■ Instructions for the task: Where the material below has a line containing "cyan plate B1:D1", start repeating exactly, and keep going through the line containing "none -> yellow brick F8 level 3", with no other lines.

■ The data:
== Segment start ==

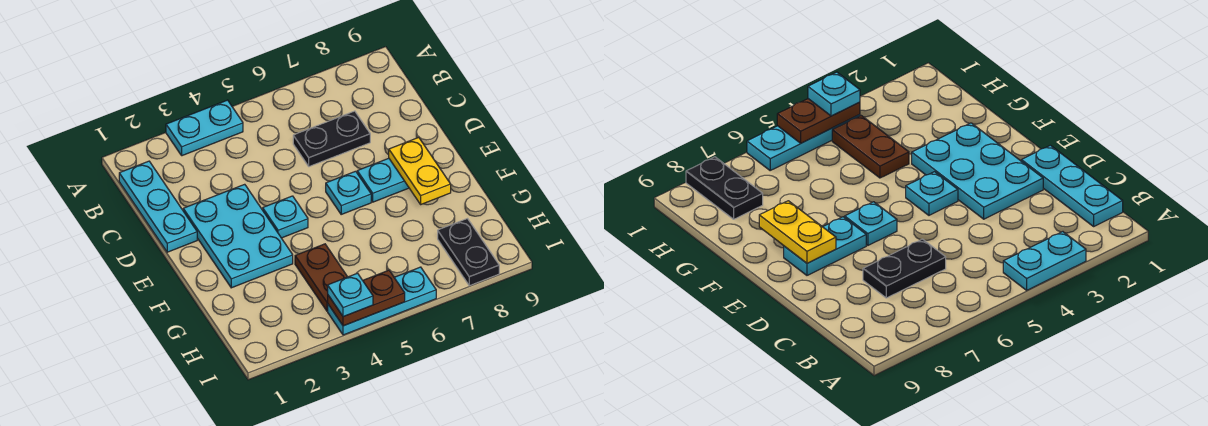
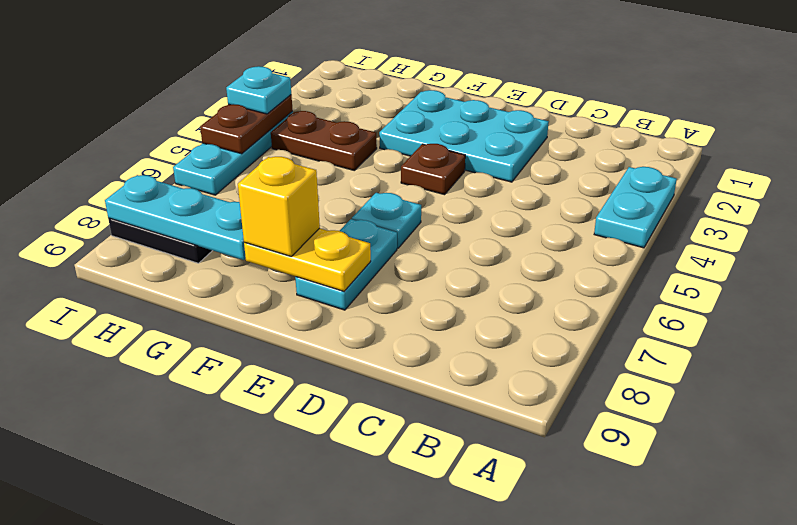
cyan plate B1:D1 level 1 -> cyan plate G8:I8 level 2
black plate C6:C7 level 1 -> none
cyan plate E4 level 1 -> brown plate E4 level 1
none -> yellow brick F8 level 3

== Segment end ==
== Segment start ==

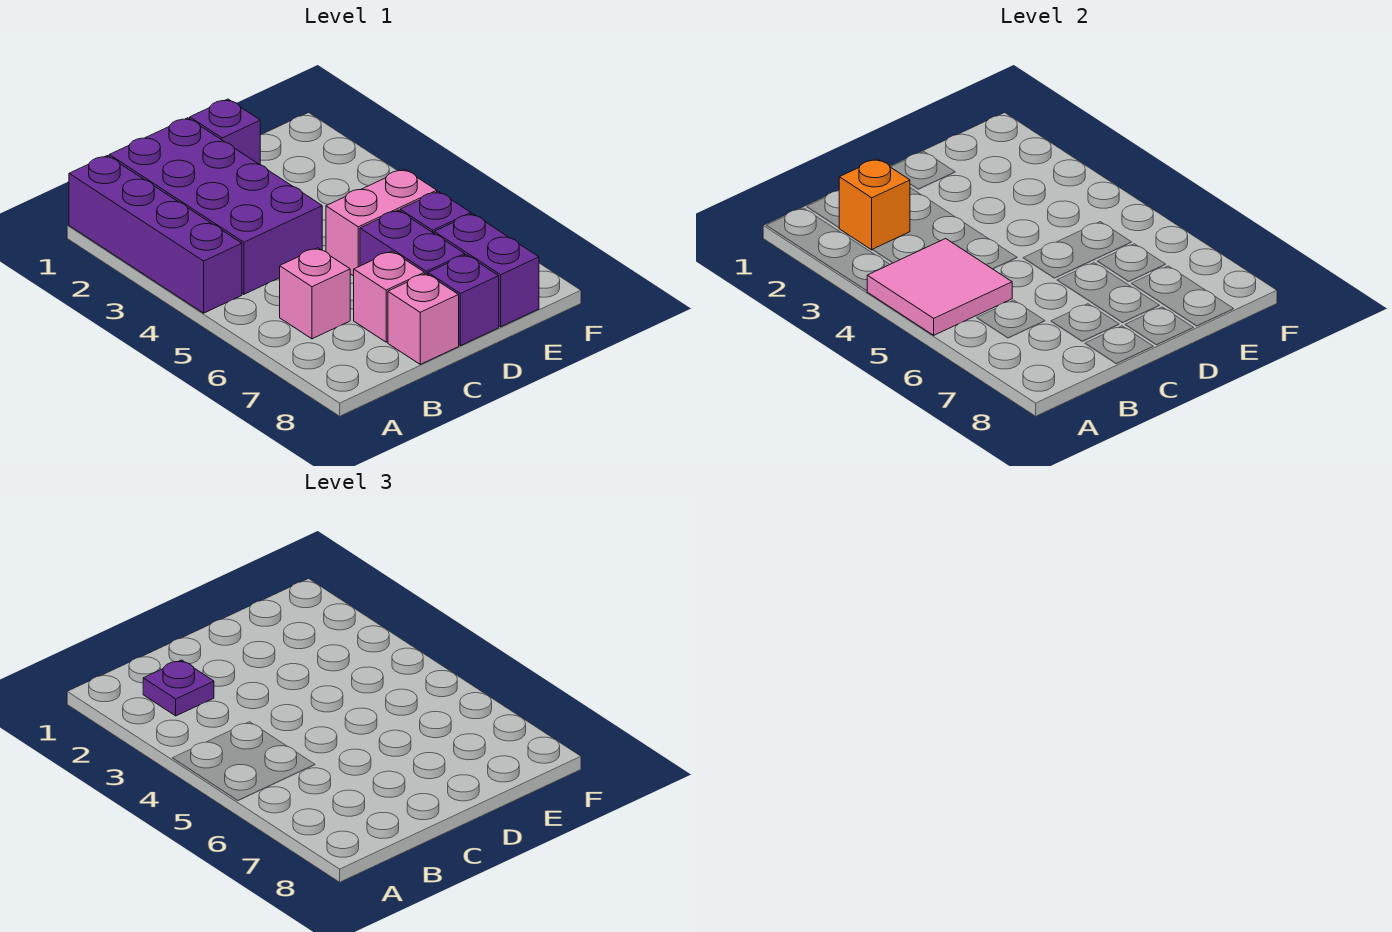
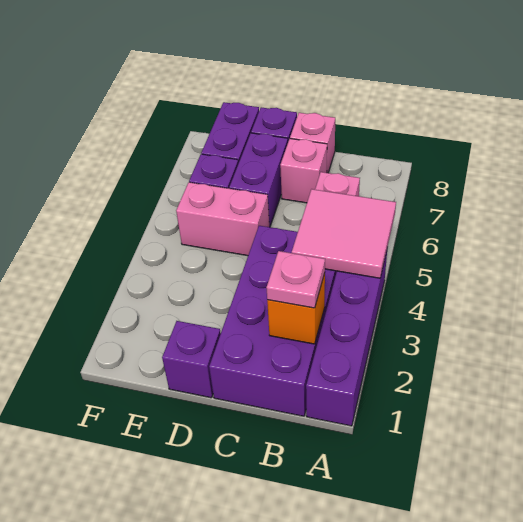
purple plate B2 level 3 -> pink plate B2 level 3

== Segment end ==
== Segment start ==

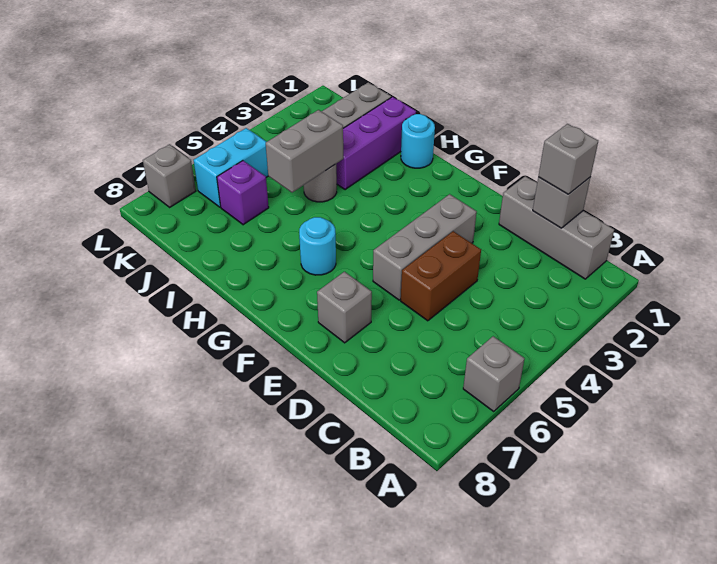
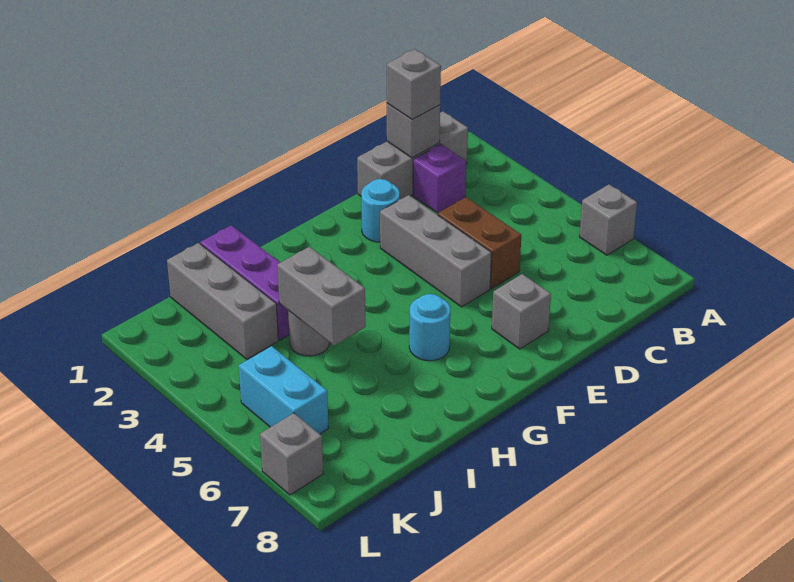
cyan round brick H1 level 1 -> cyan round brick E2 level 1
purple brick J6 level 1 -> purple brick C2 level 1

== Segment end ==

■ Response box:
cyan plate B1:D1 level 1 -> cyan plate G8:I8 level 2
black plate C6:C7 level 1 -> none
cyan plate E4 level 1 -> brown plate E4 level 1
none -> yellow brick F8 level 3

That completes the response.